> **TASK INSTRUCTIONS**
Rewrite the records from the start through the line containing "The image size is (1165, 1654).", replacing "one action" with "a single action" and leaving everything else unchanged.

[Raw records]
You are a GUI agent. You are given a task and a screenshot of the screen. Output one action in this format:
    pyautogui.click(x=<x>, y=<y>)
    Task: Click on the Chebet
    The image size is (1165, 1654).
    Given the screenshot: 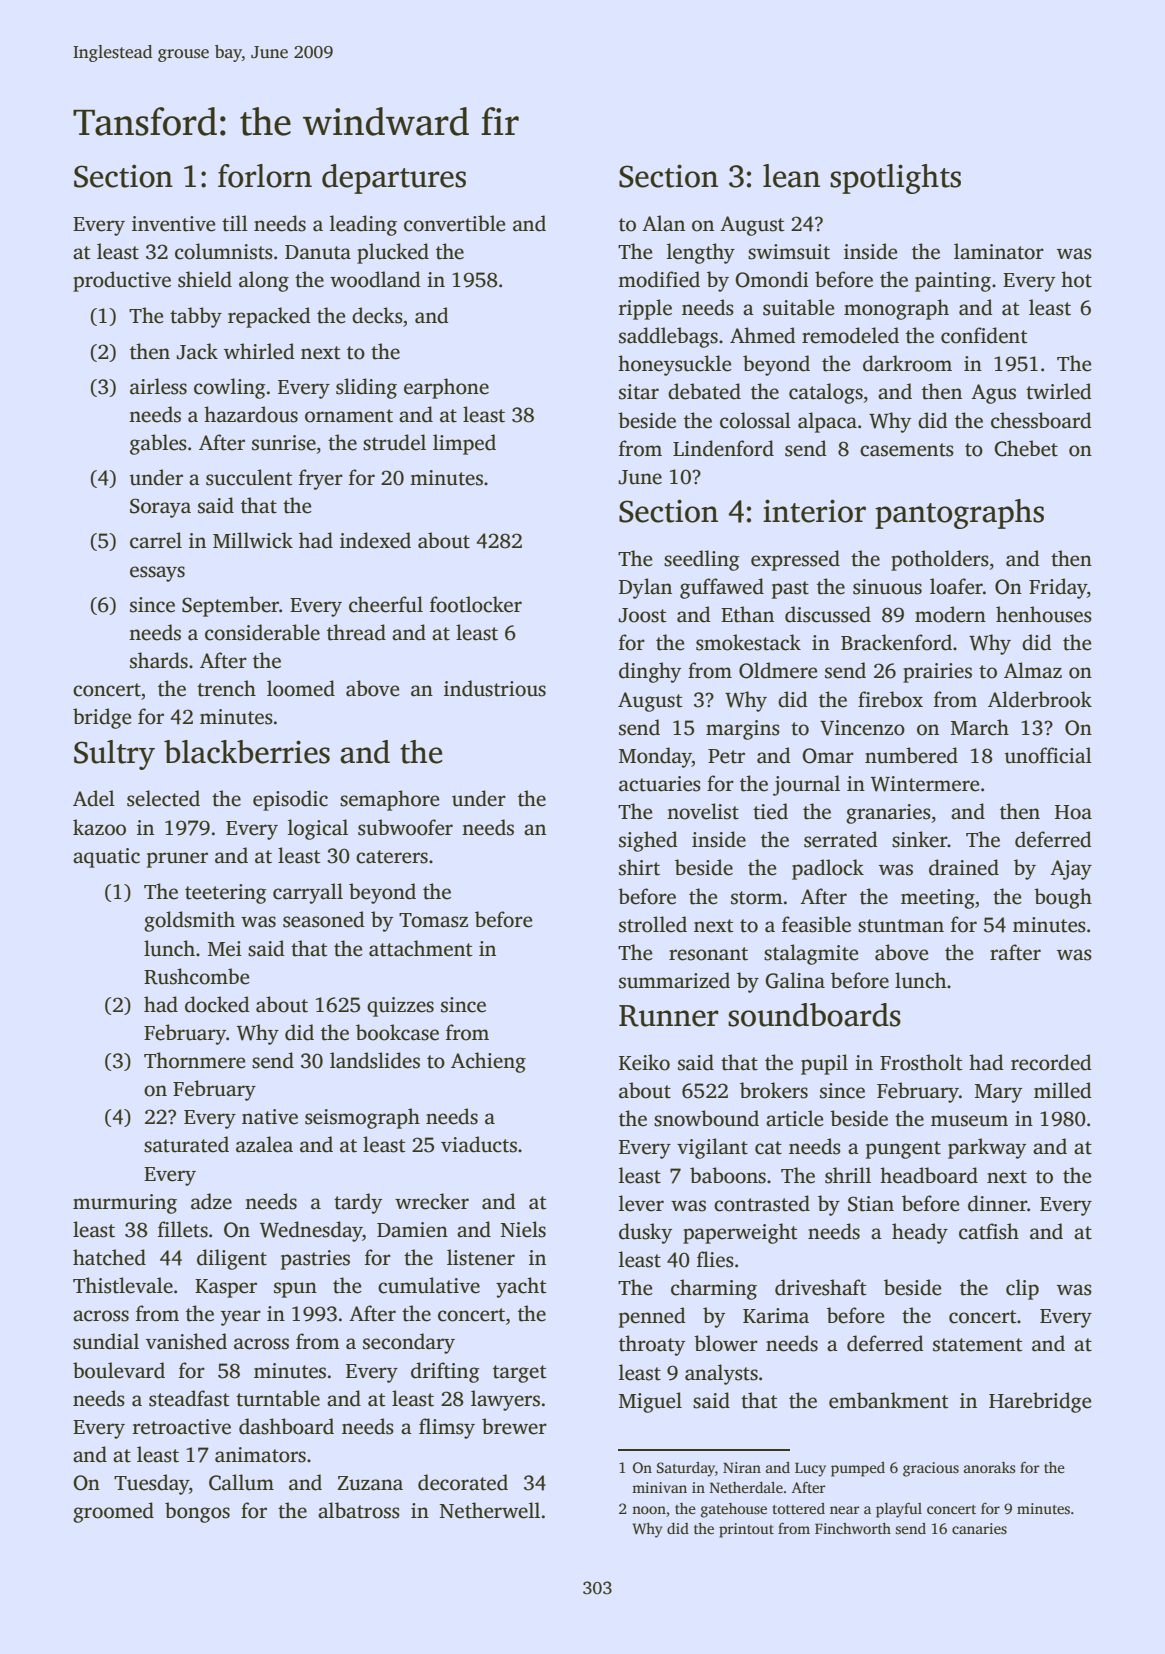 What is the action you would take?
    pyautogui.click(x=1026, y=448)
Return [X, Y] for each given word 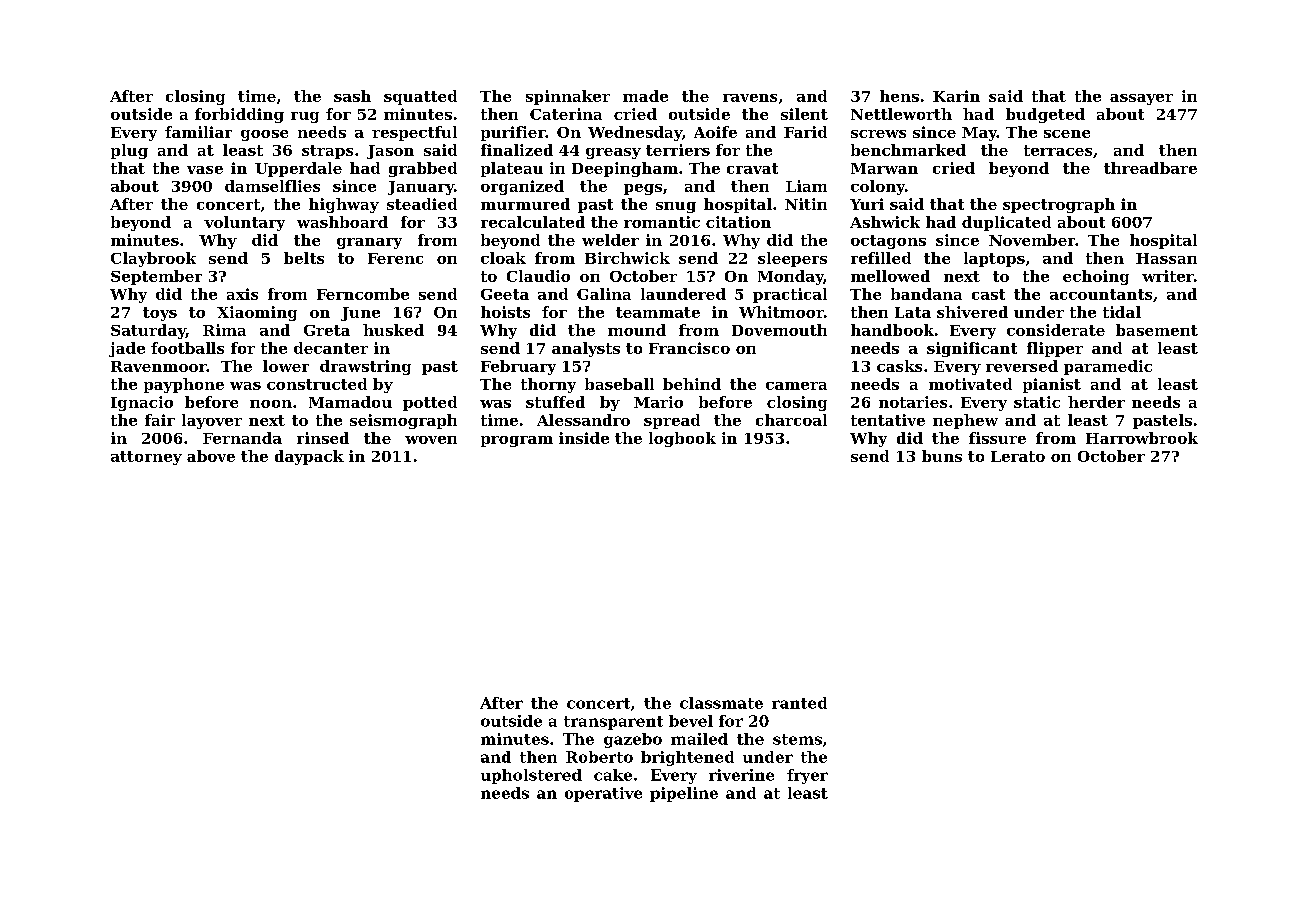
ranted [799, 703]
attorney [146, 458]
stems [797, 739]
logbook [682, 439]
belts [304, 258]
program [517, 441]
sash [352, 96]
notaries [913, 402]
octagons [888, 242]
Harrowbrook [1142, 438]
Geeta [505, 294]
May [979, 134]
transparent [613, 723]
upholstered [531, 776]
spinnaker [568, 97]
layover [212, 421]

> **TASK RESPONSE**
You are a GUI agent. You are given a task and a screenshot of the screen. Output a single action in this format:
    pyautogui.click(x=<x>, y=<y>)
    Task: Click on the Chebet
    The image size is (1165, 1654).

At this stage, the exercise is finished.